Record set »
__________________________________________________

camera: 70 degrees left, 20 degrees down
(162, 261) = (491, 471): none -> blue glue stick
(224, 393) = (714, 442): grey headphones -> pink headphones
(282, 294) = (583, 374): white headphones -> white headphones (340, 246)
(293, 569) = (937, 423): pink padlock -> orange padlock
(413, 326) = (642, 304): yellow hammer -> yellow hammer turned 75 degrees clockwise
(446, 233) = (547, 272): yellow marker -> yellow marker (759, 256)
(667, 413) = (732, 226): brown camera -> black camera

__________________________________________________

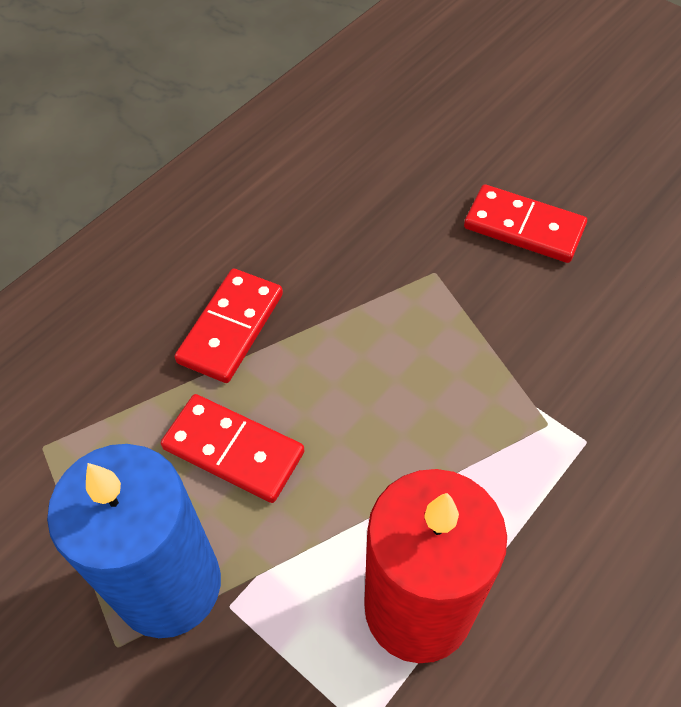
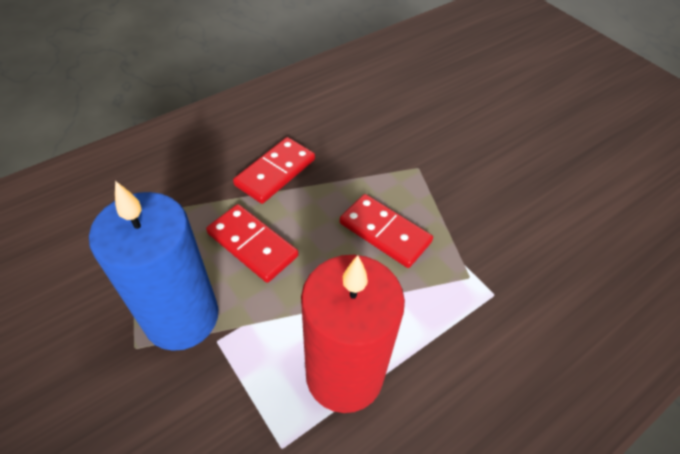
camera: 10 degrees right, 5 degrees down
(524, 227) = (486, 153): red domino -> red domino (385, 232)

__________________________________________________

Task description » An exact copy of the lines above, from the one containing "camera: 70 degrees left, 20 degrees down" through the one containing "(667, 413) = (732, 226): brown", is the whole of the answer.

Answer »
camera: 70 degrees left, 20 degrees down
(162, 261) = (491, 471): none -> blue glue stick
(224, 393) = (714, 442): grey headphones -> pink headphones
(282, 294) = (583, 374): white headphones -> white headphones (340, 246)
(293, 569) = (937, 423): pink padlock -> orange padlock
(413, 326) = (642, 304): yellow hammer -> yellow hammer turned 75 degrees clockwise
(446, 233) = (547, 272): yellow marker -> yellow marker (759, 256)
(667, 413) = (732, 226): brown camera -> black camera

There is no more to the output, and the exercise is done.